[PROVIDED RECORDS — start]

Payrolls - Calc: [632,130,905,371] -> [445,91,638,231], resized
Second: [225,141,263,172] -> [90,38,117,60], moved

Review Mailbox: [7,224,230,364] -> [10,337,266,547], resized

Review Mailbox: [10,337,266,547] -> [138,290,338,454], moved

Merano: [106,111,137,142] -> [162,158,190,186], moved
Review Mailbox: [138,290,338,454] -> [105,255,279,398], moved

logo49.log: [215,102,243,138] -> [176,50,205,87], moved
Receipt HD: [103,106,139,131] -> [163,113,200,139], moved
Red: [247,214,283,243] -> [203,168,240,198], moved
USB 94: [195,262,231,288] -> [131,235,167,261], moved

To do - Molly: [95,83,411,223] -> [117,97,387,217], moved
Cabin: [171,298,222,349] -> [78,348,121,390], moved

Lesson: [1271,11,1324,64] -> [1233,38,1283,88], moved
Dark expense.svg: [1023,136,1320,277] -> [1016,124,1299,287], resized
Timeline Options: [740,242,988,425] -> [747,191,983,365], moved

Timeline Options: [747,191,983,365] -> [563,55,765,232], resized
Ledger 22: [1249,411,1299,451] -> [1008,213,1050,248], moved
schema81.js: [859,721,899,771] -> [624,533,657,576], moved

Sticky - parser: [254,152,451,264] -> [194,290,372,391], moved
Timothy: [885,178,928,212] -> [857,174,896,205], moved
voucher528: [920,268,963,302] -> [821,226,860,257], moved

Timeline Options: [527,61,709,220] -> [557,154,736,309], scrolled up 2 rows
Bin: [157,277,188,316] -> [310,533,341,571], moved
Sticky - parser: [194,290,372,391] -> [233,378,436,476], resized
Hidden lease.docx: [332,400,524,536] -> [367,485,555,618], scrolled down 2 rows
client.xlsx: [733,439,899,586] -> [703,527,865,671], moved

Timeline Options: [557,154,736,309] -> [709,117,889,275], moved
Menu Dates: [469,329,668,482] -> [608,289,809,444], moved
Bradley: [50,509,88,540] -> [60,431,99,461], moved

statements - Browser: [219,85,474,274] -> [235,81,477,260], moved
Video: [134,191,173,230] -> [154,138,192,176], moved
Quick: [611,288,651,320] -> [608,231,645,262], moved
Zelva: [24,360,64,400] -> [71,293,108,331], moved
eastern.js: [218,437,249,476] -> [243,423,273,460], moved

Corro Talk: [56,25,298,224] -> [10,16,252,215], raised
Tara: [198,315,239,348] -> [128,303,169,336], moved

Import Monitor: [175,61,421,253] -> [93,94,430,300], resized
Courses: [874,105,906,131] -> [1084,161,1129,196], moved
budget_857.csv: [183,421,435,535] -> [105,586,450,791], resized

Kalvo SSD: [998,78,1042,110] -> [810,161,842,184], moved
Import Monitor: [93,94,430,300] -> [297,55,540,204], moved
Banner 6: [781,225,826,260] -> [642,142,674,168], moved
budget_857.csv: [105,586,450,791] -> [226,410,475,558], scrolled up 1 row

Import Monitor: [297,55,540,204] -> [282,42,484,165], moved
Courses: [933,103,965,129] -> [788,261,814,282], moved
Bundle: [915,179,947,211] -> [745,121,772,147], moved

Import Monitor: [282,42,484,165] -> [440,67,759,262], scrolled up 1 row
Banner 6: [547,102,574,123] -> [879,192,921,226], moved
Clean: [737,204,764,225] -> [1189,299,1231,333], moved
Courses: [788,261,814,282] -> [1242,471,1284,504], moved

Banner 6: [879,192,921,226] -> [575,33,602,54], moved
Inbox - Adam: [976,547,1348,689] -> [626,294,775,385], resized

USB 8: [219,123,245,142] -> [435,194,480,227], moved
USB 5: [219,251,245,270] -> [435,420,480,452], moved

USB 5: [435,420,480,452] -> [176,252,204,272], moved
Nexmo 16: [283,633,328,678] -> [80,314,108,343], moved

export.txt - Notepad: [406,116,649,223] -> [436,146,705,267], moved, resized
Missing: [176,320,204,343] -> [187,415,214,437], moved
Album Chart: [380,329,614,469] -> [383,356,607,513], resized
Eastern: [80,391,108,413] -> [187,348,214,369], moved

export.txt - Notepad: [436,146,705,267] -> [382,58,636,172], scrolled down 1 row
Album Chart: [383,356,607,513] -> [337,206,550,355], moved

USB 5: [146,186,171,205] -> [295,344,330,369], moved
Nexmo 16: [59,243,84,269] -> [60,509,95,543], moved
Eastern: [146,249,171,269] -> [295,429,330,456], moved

[PROVIDED RECORDS — finish]

[WHAT YOU WILL DO]:
Restate all the material above, keeping each word as it is.

[THE ANSWER]:
Payrolls - Calc: [632,130,905,371] -> [445,91,638,231], resized
Second: [225,141,263,172] -> [90,38,117,60], moved

Review Mailbox: [7,224,230,364] -> [10,337,266,547], resized

Review Mailbox: [10,337,266,547] -> [138,290,338,454], moved

Merano: [106,111,137,142] -> [162,158,190,186], moved
Review Mailbox: [138,290,338,454] -> [105,255,279,398], moved

logo49.log: [215,102,243,138] -> [176,50,205,87], moved
Receipt HD: [103,106,139,131] -> [163,113,200,139], moved
Red: [247,214,283,243] -> [203,168,240,198], moved
USB 94: [195,262,231,288] -> [131,235,167,261], moved

To do - Molly: [95,83,411,223] -> [117,97,387,217], moved
Cabin: [171,298,222,349] -> [78,348,121,390], moved

Lesson: [1271,11,1324,64] -> [1233,38,1283,88], moved
Dark expense.svg: [1023,136,1320,277] -> [1016,124,1299,287], resized
Timeline Options: [740,242,988,425] -> [747,191,983,365], moved

Timeline Options: [747,191,983,365] -> [563,55,765,232], resized
Ledger 22: [1249,411,1299,451] -> [1008,213,1050,248], moved
schema81.js: [859,721,899,771] -> [624,533,657,576], moved

Sticky - parser: [254,152,451,264] -> [194,290,372,391], moved
Timothy: [885,178,928,212] -> [857,174,896,205], moved
voucher528: [920,268,963,302] -> [821,226,860,257], moved

Timeline Options: [527,61,709,220] -> [557,154,736,309], scrolled up 2 rows
Bin: [157,277,188,316] -> [310,533,341,571], moved
Sticky - parser: [194,290,372,391] -> [233,378,436,476], resized
Hidden lease.docx: [332,400,524,536] -> [367,485,555,618], scrolled down 2 rows
client.xlsx: [733,439,899,586] -> [703,527,865,671], moved

Timeline Options: [557,154,736,309] -> [709,117,889,275], moved
Menu Dates: [469,329,668,482] -> [608,289,809,444], moved
Bradley: [50,509,88,540] -> [60,431,99,461], moved

statements - Browser: [219,85,474,274] -> [235,81,477,260], moved
Video: [134,191,173,230] -> [154,138,192,176], moved
Quick: [611,288,651,320] -> [608,231,645,262], moved
Zelva: [24,360,64,400] -> [71,293,108,331], moved
eastern.js: [218,437,249,476] -> [243,423,273,460], moved

Corro Talk: [56,25,298,224] -> [10,16,252,215], raised
Tara: [198,315,239,348] -> [128,303,169,336], moved

Import Monitor: [175,61,421,253] -> [93,94,430,300], resized
Courses: [874,105,906,131] -> [1084,161,1129,196], moved
budget_857.csv: [183,421,435,535] -> [105,586,450,791], resized

Kalvo SSD: [998,78,1042,110] -> [810,161,842,184], moved
Import Monitor: [93,94,430,300] -> [297,55,540,204], moved
Banner 6: [781,225,826,260] -> [642,142,674,168], moved
budget_857.csv: [105,586,450,791] -> [226,410,475,558], scrolled up 1 row

Import Monitor: [297,55,540,204] -> [282,42,484,165], moved
Courses: [933,103,965,129] -> [788,261,814,282], moved
Bundle: [915,179,947,211] -> [745,121,772,147], moved

Import Monitor: [282,42,484,165] -> [440,67,759,262], scrolled up 1 row
Banner 6: [547,102,574,123] -> [879,192,921,226], moved
Clean: [737,204,764,225] -> [1189,299,1231,333], moved
Courses: [788,261,814,282] -> [1242,471,1284,504], moved

Banner 6: [879,192,921,226] -> [575,33,602,54], moved
Inbox - Adam: [976,547,1348,689] -> [626,294,775,385], resized

USB 8: [219,123,245,142] -> [435,194,480,227], moved
USB 5: [219,251,245,270] -> [435,420,480,452], moved

USB 5: [435,420,480,452] -> [176,252,204,272], moved
Nexmo 16: [283,633,328,678] -> [80,314,108,343], moved

export.txt - Notepad: [406,116,649,223] -> [436,146,705,267], moved, resized
Missing: [176,320,204,343] -> [187,415,214,437], moved
Album Chart: [380,329,614,469] -> [383,356,607,513], resized
Eastern: [80,391,108,413] -> [187,348,214,369], moved

export.txt - Notepad: [436,146,705,267] -> [382,58,636,172], scrolled down 1 row
Album Chart: [383,356,607,513] -> [337,206,550,355], moved

USB 5: [146,186,171,205] -> [295,344,330,369], moved
Nexmo 16: [59,243,84,269] -> [60,509,95,543], moved
Eastern: [146,249,171,269] -> [295,429,330,456], moved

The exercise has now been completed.